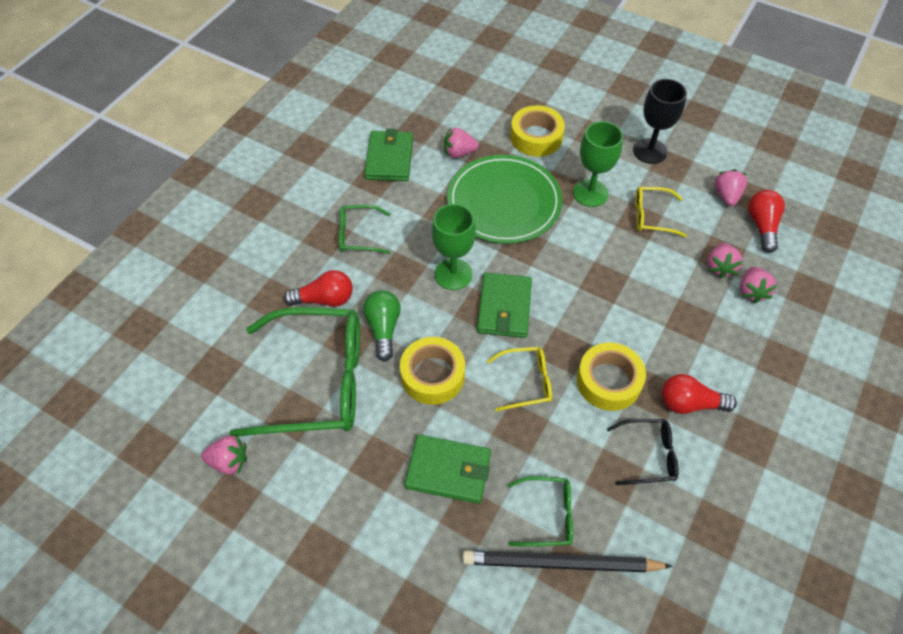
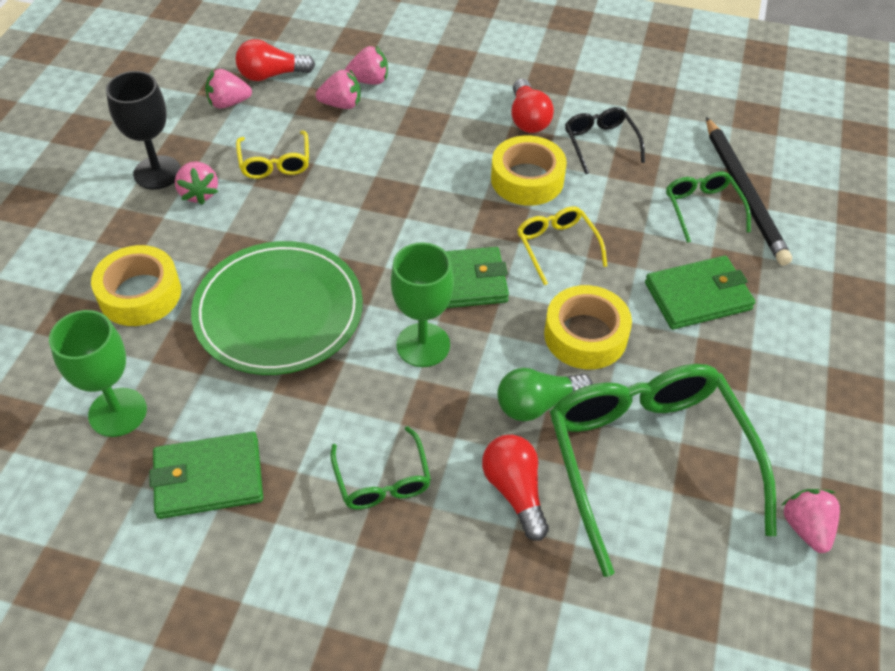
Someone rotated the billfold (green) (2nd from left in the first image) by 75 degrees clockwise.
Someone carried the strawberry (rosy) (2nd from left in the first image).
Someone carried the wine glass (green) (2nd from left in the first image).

+ + + + + + +

Report each line in the data that holds the word "green".

> [Solution below]:
Someone rotated the billfold (green) (2nd from left in the first image) by 75 degrees clockwise.
Someone carried the wine glass (green) (2nd from left in the first image).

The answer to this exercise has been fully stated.